##### Supplied data #####

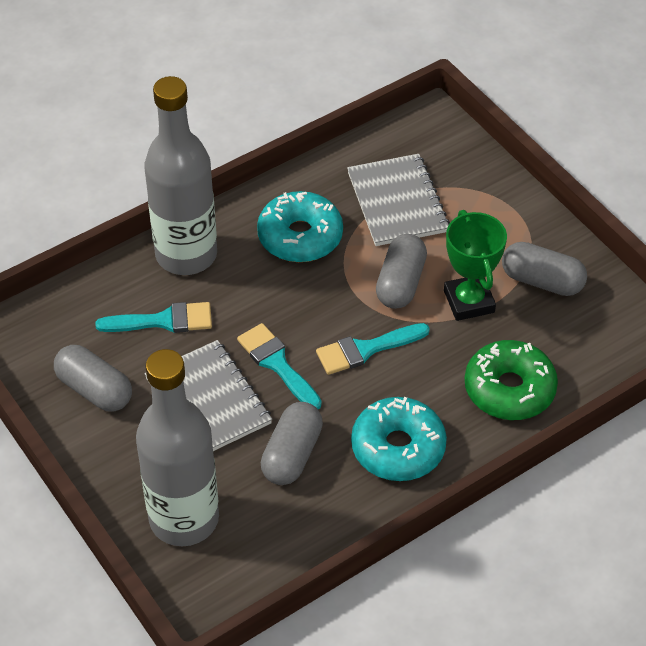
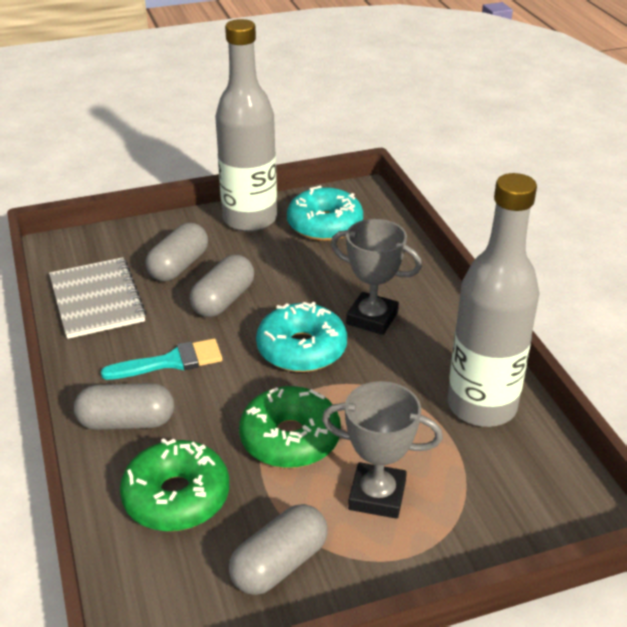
green donut: 1 -> 2
green trophy: 1 -> 0
grey notebook: 2 -> 1
grey trophy: 0 -> 2
turquoise brush: 3 -> 1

#####

Work request → Output each record above exactly as it stands, excluding all pictures.

Output of the task →
green donut: 1 -> 2
green trophy: 1 -> 0
grey notebook: 2 -> 1
grey trophy: 0 -> 2
turquoise brush: 3 -> 1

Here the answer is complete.